**** Information supplied

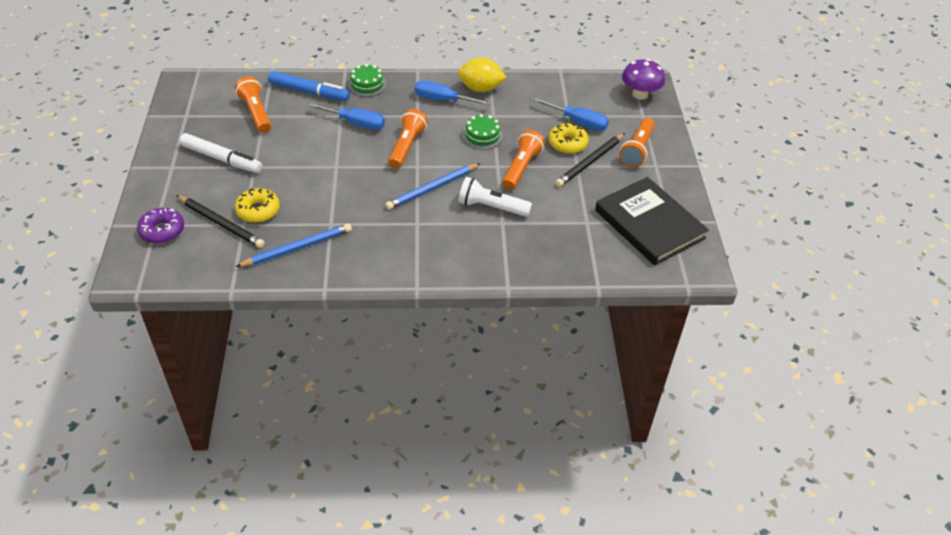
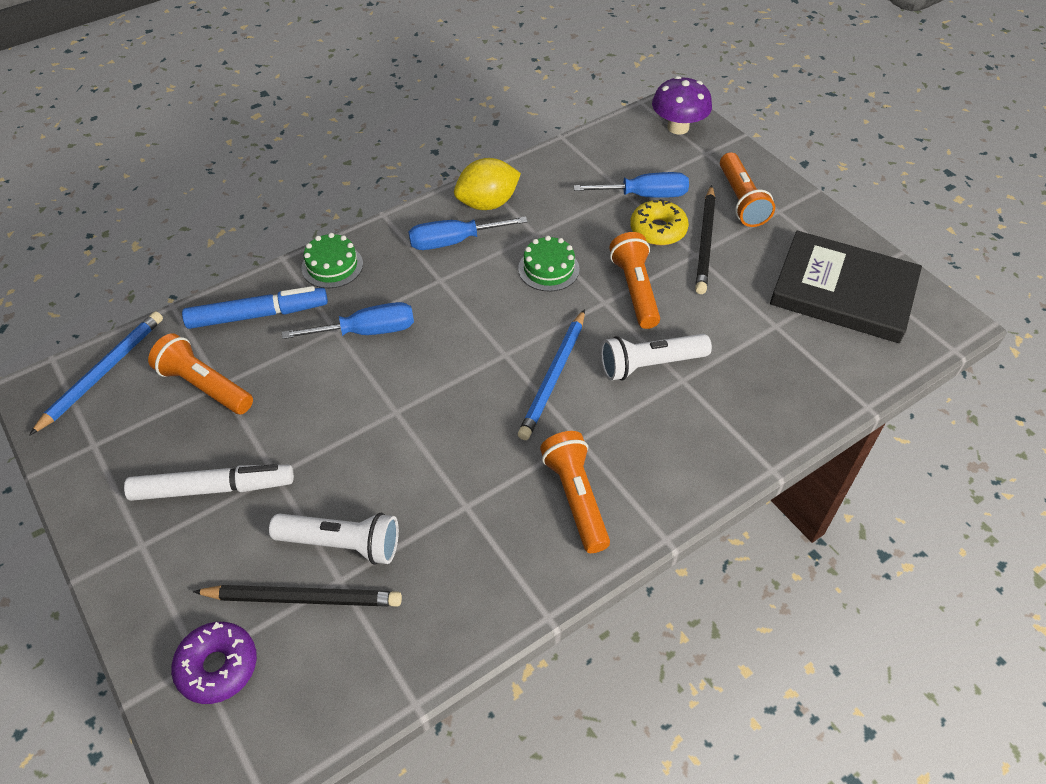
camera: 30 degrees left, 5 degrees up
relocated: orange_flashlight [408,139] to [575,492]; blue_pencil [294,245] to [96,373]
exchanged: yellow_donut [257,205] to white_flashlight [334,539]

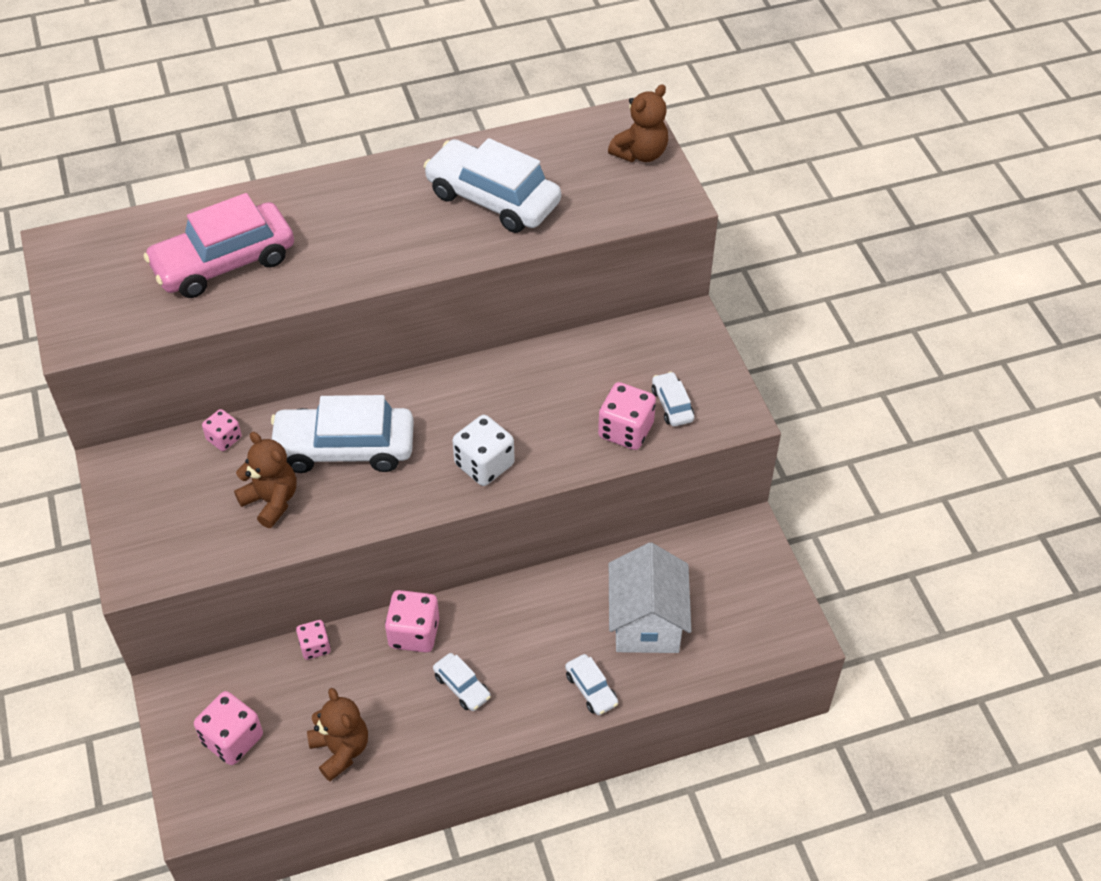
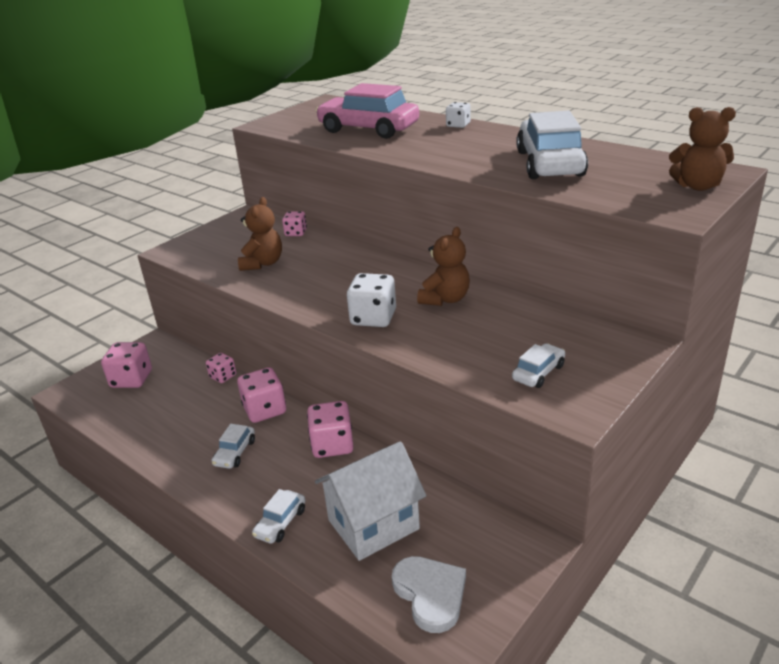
camera: 60 degrees right, 20 degrees down
missing: white_car [342,434]
appeared: white_dice [458,115]; white_heart [429,594]
relocated: pink_dice [627,416] to [330,429]; brown_teddy_bear [337,734] to [443,266]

********

Task prompt
What is needed here is an exact transcript of the data above, pictures excluded.

Answer box
camera: 30 degrees left, 5 degrees up
relocated: orange_flashlight [408,139] to [575,492]; blue_pencil [294,245] to [96,373]
exchanged: yellow_donut [257,205] to white_flashlight [334,539]

camera: 60 degrees right, 20 degrees down
missing: white_car [342,434]
appeared: white_dice [458,115]; white_heart [429,594]
relocated: pink_dice [627,416] to [330,429]; brown_teddy_bear [337,734] to [443,266]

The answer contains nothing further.